Your instructions :: Repeat exactly the lines below that lie between the line with "red 1x1 brick [231,505,278,552]" and the line with "red 1x2 brick", counting both of those lines as part of the answer.

Data shown ::
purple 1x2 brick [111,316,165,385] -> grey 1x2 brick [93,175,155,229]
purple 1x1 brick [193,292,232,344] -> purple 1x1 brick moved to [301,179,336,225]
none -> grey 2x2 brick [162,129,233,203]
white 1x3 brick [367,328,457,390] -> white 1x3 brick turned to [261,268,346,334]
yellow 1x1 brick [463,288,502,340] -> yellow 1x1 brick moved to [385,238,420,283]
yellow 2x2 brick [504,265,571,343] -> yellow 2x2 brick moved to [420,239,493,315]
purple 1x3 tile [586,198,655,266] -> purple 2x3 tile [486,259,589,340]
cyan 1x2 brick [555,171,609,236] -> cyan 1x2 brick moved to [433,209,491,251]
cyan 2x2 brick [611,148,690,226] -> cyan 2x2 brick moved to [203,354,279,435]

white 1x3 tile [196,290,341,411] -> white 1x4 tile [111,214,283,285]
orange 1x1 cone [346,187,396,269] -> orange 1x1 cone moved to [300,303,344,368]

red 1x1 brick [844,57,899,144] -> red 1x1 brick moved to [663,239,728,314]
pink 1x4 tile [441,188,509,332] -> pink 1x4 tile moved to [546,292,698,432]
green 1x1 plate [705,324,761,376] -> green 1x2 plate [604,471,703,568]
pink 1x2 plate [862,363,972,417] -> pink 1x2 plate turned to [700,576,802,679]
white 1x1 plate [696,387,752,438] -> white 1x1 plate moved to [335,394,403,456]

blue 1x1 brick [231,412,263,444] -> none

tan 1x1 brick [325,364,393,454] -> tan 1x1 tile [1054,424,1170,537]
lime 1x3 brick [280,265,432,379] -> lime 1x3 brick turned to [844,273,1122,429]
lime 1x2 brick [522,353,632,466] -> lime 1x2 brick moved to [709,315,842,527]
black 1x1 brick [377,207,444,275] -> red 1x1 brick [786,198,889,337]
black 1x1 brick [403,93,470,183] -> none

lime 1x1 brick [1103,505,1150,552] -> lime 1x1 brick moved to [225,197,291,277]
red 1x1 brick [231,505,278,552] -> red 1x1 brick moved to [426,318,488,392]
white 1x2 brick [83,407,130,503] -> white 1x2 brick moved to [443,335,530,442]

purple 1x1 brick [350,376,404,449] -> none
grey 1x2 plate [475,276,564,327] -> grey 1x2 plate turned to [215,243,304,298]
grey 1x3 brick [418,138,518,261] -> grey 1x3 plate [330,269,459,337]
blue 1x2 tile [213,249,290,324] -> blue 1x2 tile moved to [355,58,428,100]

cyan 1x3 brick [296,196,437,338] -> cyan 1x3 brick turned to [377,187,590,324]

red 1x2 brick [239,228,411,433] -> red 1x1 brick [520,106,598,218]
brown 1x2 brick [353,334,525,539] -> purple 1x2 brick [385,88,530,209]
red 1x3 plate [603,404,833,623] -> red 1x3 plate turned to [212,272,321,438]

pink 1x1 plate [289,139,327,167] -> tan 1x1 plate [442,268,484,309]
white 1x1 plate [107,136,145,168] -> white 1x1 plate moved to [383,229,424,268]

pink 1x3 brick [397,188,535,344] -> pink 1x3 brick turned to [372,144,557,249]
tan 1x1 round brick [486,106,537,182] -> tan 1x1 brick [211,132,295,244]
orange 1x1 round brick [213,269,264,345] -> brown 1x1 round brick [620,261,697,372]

Answer to this exercise ::
red 1x1 brick [231,505,278,552] -> red 1x1 brick moved to [426,318,488,392]
white 1x2 brick [83,407,130,503] -> white 1x2 brick moved to [443,335,530,442]

purple 1x1 brick [350,376,404,449] -> none
grey 1x2 plate [475,276,564,327] -> grey 1x2 plate turned to [215,243,304,298]
grey 1x3 brick [418,138,518,261] -> grey 1x3 plate [330,269,459,337]
blue 1x2 tile [213,249,290,324] -> blue 1x2 tile moved to [355,58,428,100]

cyan 1x3 brick [296,196,437,338] -> cyan 1x3 brick turned to [377,187,590,324]

red 1x2 brick [239,228,411,433] -> red 1x1 brick [520,106,598,218]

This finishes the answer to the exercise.